Work instruction:
The response should consist of every line below, unchanged.

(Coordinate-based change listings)
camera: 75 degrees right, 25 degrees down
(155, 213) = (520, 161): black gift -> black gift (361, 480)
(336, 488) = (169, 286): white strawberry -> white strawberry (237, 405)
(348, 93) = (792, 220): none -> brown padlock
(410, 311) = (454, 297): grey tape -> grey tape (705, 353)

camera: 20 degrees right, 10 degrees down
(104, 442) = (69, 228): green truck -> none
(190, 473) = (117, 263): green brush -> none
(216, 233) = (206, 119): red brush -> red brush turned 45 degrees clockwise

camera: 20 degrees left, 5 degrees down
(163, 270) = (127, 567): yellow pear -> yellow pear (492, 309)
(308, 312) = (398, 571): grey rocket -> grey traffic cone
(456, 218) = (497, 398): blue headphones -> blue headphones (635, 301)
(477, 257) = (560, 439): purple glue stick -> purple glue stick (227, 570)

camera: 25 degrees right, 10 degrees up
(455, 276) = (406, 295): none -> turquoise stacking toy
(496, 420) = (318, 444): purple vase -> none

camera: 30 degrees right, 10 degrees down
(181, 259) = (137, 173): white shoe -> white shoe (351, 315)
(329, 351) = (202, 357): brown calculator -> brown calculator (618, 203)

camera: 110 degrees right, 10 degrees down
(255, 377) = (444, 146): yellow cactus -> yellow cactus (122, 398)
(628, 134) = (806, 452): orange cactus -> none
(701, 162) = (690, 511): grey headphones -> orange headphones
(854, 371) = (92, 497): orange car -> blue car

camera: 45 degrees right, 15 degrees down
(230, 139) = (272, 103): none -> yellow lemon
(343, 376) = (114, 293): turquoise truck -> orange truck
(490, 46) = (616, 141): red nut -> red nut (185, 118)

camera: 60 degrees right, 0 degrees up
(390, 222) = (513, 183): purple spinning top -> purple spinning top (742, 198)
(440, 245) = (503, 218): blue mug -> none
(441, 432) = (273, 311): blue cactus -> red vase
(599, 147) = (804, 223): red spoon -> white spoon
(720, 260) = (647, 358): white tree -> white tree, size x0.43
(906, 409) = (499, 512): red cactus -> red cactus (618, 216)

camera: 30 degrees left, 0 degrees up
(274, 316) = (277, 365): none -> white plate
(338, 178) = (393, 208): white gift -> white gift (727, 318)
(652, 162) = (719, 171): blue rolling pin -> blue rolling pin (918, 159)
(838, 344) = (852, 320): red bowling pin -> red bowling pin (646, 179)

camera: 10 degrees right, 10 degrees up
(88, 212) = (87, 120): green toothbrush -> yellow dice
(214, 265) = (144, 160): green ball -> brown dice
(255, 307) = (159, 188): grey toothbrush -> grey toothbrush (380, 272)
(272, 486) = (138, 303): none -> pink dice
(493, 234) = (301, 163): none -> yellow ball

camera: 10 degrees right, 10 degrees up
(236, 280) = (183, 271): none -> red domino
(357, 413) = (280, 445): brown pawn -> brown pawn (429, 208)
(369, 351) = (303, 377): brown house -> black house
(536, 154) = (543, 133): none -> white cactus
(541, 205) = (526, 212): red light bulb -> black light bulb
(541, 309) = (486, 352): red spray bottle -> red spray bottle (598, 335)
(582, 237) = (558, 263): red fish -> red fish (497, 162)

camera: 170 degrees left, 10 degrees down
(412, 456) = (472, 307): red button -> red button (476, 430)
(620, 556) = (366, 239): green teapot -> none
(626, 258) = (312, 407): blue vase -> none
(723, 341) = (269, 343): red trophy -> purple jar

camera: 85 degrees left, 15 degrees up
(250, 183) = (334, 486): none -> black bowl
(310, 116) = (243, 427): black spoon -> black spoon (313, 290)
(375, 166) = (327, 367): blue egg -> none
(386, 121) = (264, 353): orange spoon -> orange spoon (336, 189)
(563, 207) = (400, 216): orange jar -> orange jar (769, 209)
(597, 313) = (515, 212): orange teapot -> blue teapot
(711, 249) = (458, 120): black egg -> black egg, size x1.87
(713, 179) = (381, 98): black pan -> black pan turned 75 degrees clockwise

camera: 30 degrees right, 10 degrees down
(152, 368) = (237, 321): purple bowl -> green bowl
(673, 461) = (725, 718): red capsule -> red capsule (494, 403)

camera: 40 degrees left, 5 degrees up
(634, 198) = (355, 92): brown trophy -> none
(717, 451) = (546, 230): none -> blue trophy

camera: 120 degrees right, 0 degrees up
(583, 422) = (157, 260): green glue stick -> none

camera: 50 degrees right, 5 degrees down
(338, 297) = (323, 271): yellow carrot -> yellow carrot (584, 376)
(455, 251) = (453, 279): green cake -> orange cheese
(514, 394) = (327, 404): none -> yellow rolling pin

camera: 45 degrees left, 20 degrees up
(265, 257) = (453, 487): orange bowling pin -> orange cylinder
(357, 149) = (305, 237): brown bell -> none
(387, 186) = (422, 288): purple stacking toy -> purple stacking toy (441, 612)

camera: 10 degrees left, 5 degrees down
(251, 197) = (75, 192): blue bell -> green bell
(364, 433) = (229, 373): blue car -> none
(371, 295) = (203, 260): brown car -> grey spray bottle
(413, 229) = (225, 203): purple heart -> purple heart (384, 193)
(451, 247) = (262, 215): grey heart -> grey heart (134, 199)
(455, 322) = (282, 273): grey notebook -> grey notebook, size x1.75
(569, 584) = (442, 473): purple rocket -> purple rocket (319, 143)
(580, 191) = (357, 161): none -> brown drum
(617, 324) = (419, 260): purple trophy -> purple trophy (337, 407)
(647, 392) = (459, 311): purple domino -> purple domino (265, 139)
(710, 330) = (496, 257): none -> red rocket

Reply to the exercise:
camera: 75 degrees right, 25 degrees down
(155, 213) = (520, 161): black gift -> black gift (361, 480)
(336, 488) = (169, 286): white strawberry -> white strawberry (237, 405)
(348, 93) = (792, 220): none -> brown padlock
(410, 311) = (454, 297): grey tape -> grey tape (705, 353)

camera: 20 degrees right, 10 degrees down
(104, 442) = (69, 228): green truck -> none
(190, 473) = (117, 263): green brush -> none
(216, 233) = (206, 119): red brush -> red brush turned 45 degrees clockwise

camera: 20 degrees left, 5 degrees down
(163, 270) = (127, 567): yellow pear -> yellow pear (492, 309)
(308, 312) = (398, 571): grey rocket -> grey traffic cone
(456, 218) = (497, 398): blue headphones -> blue headphones (635, 301)
(477, 257) = (560, 439): purple glue stick -> purple glue stick (227, 570)

camera: 25 degrees right, 10 degrees up
(455, 276) = (406, 295): none -> turquoise stacking toy
(496, 420) = (318, 444): purple vase -> none

camera: 30 degrees right, 10 degrees down
(181, 259) = (137, 173): white shoe -> white shoe (351, 315)
(329, 351) = (202, 357): brown calculator -> brown calculator (618, 203)

camera: 110 degrees right, 10 degrees down
(255, 377) = (444, 146): yellow cactus -> yellow cactus (122, 398)
(628, 134) = (806, 452): orange cactus -> none
(701, 162) = (690, 511): grey headphones -> orange headphones
(854, 371) = (92, 497): orange car -> blue car

camera: 45 degrees right, 15 degrees down
(230, 139) = (272, 103): none -> yellow lemon
(343, 376) = (114, 293): turquoise truck -> orange truck
(490, 46) = (616, 141): red nut -> red nut (185, 118)

camera: 60 degrees right, 0 degrees up
(390, 222) = (513, 183): purple spinning top -> purple spinning top (742, 198)
(440, 245) = (503, 218): blue mug -> none
(441, 432) = (273, 311): blue cactus -> red vase
(599, 147) = (804, 223): red spoon -> white spoon
(720, 260) = (647, 358): white tree -> white tree, size x0.43
(906, 409) = (499, 512): red cactus -> red cactus (618, 216)

camera: 30 degrees left, 0 degrees up
(274, 316) = (277, 365): none -> white plate
(338, 178) = (393, 208): white gift -> white gift (727, 318)
(652, 162) = (719, 171): blue rolling pin -> blue rolling pin (918, 159)
(838, 344) = (852, 320): red bowling pin -> red bowling pin (646, 179)

camera: 10 degrees right, 10 degrees up
(88, 212) = (87, 120): green toothbrush -> yellow dice
(214, 265) = (144, 160): green ball -> brown dice
(255, 307) = (159, 188): grey toothbrush -> grey toothbrush (380, 272)
(272, 486) = (138, 303): none -> pink dice
(493, 234) = (301, 163): none -> yellow ball

camera: 10 degrees right, 10 degrees up
(236, 280) = (183, 271): none -> red domino
(357, 413) = (280, 445): brown pawn -> brown pawn (429, 208)
(369, 351) = (303, 377): brown house -> black house
(536, 154) = (543, 133): none -> white cactus
(541, 205) = (526, 212): red light bulb -> black light bulb
(541, 309) = (486, 352): red spray bottle -> red spray bottle (598, 335)
(582, 237) = (558, 263): red fish -> red fish (497, 162)

camera: 170 degrees left, 10 degrees down
(412, 456) = (472, 307): red button -> red button (476, 430)
(620, 556) = (366, 239): green teapot -> none
(626, 258) = (312, 407): blue vase -> none
(723, 341) = (269, 343): red trophy -> purple jar

camera: 85 degrees left, 15 degrees up
(250, 183) = (334, 486): none -> black bowl
(310, 116) = (243, 427): black spoon -> black spoon (313, 290)
(375, 166) = (327, 367): blue egg -> none
(386, 121) = (264, 353): orange spoon -> orange spoon (336, 189)
(563, 207) = (400, 216): orange jar -> orange jar (769, 209)
(597, 313) = (515, 212): orange teapot -> blue teapot
(711, 249) = (458, 120): black egg -> black egg, size x1.87
(713, 179) = (381, 98): black pan -> black pan turned 75 degrees clockwise

camera: 30 degrees right, 10 degrees down
(152, 368) = (237, 321): purple bowl -> green bowl
(673, 461) = (725, 718): red capsule -> red capsule (494, 403)

camera: 40 degrees left, 5 degrees up
(634, 198) = (355, 92): brown trophy -> none
(717, 451) = (546, 230): none -> blue trophy

camera: 120 degrees right, 0 degrees up
(583, 422) = (157, 260): green glue stick -> none

camera: 50 degrees right, 5 degrees down
(338, 297) = (323, 271): yellow carrot -> yellow carrot (584, 376)
(455, 251) = (453, 279): green cake -> orange cheese
(514, 394) = (327, 404): none -> yellow rolling pin

camera: 45 degrees left, 20 degrees up
(265, 257) = (453, 487): orange bowling pin -> orange cylinder
(357, 149) = (305, 237): brown bell -> none
(387, 186) = (422, 288): purple stacking toy -> purple stacking toy (441, 612)

camera: 10 degrees left, 5 degrees down
(251, 197) = (75, 192): blue bell -> green bell
(364, 433) = (229, 373): blue car -> none
(371, 295) = (203, 260): brown car -> grey spray bottle
(413, 229) = (225, 203): purple heart -> purple heart (384, 193)
(451, 247) = (262, 215): grey heart -> grey heart (134, 199)
(455, 322) = (282, 273): grey notebook -> grey notebook, size x1.75
(569, 584) = (442, 473): purple rocket -> purple rocket (319, 143)
(580, 191) = (357, 161): none -> brown drum
(617, 324) = (419, 260): purple trophy -> purple trophy (337, 407)
(647, 392) = (459, 311): purple domino -> purple domino (265, 139)
(710, 330) = (496, 257): none -> red rocket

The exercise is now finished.